Information →

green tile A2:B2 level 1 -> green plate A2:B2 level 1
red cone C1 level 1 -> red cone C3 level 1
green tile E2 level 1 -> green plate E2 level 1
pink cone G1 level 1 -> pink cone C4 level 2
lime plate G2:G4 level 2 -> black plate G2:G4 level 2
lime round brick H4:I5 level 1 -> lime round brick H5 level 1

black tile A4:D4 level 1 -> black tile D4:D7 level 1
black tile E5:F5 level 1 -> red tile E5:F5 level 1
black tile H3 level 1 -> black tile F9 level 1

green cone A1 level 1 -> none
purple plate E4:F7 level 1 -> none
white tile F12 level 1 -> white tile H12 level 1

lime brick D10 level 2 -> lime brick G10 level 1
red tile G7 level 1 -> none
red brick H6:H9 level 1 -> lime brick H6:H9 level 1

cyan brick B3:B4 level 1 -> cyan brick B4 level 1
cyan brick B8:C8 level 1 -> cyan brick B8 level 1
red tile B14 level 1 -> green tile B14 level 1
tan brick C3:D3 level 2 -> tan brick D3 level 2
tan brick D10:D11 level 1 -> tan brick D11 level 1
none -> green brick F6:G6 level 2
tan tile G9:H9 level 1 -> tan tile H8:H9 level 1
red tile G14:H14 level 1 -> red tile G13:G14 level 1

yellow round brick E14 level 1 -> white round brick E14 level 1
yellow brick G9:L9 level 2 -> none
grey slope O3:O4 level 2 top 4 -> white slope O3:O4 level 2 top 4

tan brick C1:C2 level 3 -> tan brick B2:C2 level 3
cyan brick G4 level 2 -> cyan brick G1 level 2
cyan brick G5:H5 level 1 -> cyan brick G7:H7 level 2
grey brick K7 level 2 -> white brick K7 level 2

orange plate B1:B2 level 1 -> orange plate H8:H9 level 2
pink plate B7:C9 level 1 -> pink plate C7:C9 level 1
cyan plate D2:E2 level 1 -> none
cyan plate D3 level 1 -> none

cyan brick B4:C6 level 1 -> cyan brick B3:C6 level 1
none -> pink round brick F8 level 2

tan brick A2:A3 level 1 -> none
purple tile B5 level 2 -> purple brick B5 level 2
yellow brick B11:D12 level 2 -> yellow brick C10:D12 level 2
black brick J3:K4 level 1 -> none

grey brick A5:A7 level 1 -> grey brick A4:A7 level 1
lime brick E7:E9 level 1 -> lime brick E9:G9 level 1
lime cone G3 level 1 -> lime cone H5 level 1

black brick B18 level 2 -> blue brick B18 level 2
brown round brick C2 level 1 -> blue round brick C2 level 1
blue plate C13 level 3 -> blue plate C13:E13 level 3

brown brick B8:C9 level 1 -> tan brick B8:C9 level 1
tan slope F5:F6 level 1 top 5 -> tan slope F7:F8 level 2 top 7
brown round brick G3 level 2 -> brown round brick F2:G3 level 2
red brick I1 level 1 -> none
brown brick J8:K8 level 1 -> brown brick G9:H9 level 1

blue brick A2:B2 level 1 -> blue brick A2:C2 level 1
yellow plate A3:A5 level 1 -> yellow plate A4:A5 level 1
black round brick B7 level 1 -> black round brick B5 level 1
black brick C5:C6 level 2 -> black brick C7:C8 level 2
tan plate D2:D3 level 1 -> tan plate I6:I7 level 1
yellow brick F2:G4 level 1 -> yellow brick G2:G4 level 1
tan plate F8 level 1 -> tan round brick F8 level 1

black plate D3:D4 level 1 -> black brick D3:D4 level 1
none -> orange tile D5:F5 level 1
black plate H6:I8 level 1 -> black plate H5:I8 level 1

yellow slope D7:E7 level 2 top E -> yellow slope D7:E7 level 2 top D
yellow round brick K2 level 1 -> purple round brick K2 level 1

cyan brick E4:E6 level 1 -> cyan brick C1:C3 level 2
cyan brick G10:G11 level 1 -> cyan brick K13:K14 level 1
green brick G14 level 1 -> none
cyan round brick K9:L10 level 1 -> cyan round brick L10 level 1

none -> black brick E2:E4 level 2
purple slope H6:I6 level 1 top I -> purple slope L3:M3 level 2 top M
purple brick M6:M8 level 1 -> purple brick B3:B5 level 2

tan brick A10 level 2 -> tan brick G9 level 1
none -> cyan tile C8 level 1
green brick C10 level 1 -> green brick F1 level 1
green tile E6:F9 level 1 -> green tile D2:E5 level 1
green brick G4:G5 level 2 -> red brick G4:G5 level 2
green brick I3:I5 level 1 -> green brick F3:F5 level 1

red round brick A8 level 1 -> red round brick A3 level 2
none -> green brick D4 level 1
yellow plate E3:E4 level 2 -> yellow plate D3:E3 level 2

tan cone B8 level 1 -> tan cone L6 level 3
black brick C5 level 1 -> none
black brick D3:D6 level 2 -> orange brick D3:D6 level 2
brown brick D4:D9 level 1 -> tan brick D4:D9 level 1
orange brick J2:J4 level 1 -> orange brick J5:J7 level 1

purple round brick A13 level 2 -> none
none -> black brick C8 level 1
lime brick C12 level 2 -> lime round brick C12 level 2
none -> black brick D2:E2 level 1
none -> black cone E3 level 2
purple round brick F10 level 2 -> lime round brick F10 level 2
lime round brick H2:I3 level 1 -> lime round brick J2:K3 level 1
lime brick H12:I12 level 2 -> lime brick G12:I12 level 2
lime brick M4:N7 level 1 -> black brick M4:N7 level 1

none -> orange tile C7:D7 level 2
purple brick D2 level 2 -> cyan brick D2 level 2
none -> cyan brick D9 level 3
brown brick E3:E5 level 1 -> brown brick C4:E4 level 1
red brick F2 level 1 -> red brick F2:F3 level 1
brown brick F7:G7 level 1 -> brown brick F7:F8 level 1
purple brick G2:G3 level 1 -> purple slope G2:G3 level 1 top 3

Task objective →
When a line holds the string "purple", pull it out of the listing.

Answer box →
purple plate E4:F7 level 1 -> none
purple tile B5 level 2 -> purple brick B5 level 2
yellow round brick K2 level 1 -> purple round brick K2 level 1
purple slope H6:I6 level 1 top I -> purple slope L3:M3 level 2 top M
purple brick M6:M8 level 1 -> purple brick B3:B5 level 2
purple round brick A13 level 2 -> none
purple round brick F10 level 2 -> lime round brick F10 level 2
purple brick D2 level 2 -> cyan brick D2 level 2
purple brick G2:G3 level 1 -> purple slope G2:G3 level 1 top 3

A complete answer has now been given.